Object tracking records:
****

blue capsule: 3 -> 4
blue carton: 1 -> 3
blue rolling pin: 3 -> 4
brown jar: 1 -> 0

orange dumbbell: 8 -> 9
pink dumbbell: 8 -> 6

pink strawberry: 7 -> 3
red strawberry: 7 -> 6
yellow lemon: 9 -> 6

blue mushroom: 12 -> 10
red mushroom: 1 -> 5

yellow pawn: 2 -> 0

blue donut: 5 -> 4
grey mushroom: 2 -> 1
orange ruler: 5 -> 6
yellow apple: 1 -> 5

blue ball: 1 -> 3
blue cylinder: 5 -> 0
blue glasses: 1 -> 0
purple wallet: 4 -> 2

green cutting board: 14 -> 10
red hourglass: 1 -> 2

****

One line above contains "blue ball: 1 -> 3". Output that line and each one after it, word for word, and nothing else.

— SOLUTION —
blue ball: 1 -> 3
blue cylinder: 5 -> 0
blue glasses: 1 -> 0
purple wallet: 4 -> 2

green cutting board: 14 -> 10
red hourglass: 1 -> 2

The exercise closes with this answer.